Extract every line from the data below that contains the word "right".

Source data section start

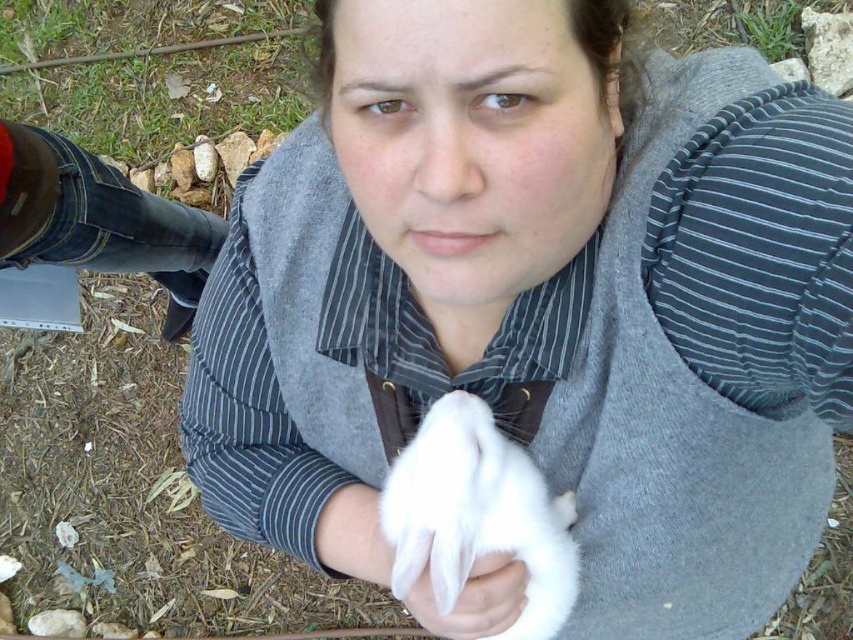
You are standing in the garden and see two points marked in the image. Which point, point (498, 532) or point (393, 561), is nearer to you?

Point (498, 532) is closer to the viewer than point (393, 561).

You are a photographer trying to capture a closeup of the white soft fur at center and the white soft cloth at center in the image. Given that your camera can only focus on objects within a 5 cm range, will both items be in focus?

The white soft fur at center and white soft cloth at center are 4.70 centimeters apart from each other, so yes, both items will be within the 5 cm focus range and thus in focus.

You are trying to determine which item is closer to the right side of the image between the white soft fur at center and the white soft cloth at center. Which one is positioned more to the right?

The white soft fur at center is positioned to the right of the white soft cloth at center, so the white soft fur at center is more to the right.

Source data section end
Source data section start

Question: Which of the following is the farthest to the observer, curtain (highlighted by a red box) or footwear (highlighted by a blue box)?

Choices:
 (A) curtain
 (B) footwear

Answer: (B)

Source data section end

## Exercise result
You are trying to determine which item is closer to the right side of the image between the white soft fur at center and the white soft cloth at center. Which one is positioned more to the right?
The white soft fur at center is positioned to the right of the white soft cloth at center, so the white soft fur at center is more to the right.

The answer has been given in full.